**Exercise:** Your response must be the entire set of entries, reproduced word for word.

**Listed records:**
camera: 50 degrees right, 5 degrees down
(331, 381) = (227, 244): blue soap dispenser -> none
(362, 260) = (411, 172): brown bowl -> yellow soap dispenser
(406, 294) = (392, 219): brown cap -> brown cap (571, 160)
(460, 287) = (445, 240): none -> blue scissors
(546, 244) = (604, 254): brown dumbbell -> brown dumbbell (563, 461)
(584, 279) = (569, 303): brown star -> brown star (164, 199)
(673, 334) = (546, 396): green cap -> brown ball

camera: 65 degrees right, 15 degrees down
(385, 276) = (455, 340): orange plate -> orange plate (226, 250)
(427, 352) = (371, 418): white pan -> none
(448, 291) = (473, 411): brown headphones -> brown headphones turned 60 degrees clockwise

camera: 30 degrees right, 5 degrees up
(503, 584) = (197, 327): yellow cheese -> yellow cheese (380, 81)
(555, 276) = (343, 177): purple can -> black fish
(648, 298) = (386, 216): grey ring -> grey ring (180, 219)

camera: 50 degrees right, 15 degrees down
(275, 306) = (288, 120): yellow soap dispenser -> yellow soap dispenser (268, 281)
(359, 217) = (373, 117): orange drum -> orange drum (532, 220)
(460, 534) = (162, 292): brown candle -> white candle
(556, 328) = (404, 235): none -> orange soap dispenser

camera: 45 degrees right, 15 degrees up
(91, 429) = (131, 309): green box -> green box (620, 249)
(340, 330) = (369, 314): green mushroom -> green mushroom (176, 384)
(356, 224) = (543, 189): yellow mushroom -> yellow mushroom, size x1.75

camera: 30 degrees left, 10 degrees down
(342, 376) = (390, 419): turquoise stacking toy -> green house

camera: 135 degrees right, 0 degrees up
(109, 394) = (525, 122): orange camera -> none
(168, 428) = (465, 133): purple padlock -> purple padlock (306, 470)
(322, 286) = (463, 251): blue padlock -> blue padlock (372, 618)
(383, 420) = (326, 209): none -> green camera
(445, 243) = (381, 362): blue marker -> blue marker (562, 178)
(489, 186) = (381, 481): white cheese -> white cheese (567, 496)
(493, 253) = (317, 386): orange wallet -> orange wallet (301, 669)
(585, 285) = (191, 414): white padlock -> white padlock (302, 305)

**Output of the exercise:**
camera: 50 degrees right, 5 degrees down
(331, 381) = (227, 244): blue soap dispenser -> none
(362, 260) = (411, 172): brown bowl -> yellow soap dispenser
(406, 294) = (392, 219): brown cap -> brown cap (571, 160)
(460, 287) = (445, 240): none -> blue scissors
(546, 244) = (604, 254): brown dumbbell -> brown dumbbell (563, 461)
(584, 279) = (569, 303): brown star -> brown star (164, 199)
(673, 334) = (546, 396): green cap -> brown ball

camera: 65 degrees right, 15 degrees down
(385, 276) = (455, 340): orange plate -> orange plate (226, 250)
(427, 352) = (371, 418): white pan -> none
(448, 291) = (473, 411): brown headphones -> brown headphones turned 60 degrees clockwise

camera: 30 degrees right, 5 degrees up
(503, 584) = (197, 327): yellow cheese -> yellow cheese (380, 81)
(555, 276) = (343, 177): purple can -> black fish
(648, 298) = (386, 216): grey ring -> grey ring (180, 219)

camera: 50 degrees right, 15 degrees down
(275, 306) = (288, 120): yellow soap dispenser -> yellow soap dispenser (268, 281)
(359, 217) = (373, 117): orange drum -> orange drum (532, 220)
(460, 534) = (162, 292): brown candle -> white candle
(556, 328) = (404, 235): none -> orange soap dispenser

camera: 45 degrees right, 15 degrees up
(91, 429) = (131, 309): green box -> green box (620, 249)
(340, 330) = (369, 314): green mushroom -> green mushroom (176, 384)
(356, 224) = (543, 189): yellow mushroom -> yellow mushroom, size x1.75

camera: 30 degrees left, 10 degrees down
(342, 376) = (390, 419): turquoise stacking toy -> green house

camera: 135 degrees right, 0 degrees up
(109, 394) = (525, 122): orange camera -> none
(168, 428) = (465, 133): purple padlock -> purple padlock (306, 470)
(322, 286) = (463, 251): blue padlock -> blue padlock (372, 618)
(383, 420) = (326, 209): none -> green camera
(445, 243) = (381, 362): blue marker -> blue marker (562, 178)
(489, 186) = (381, 481): white cheese -> white cheese (567, 496)
(493, 253) = (317, 386): orange wallet -> orange wallet (301, 669)
(585, 285) = (191, 414): white padlock -> white padlock (302, 305)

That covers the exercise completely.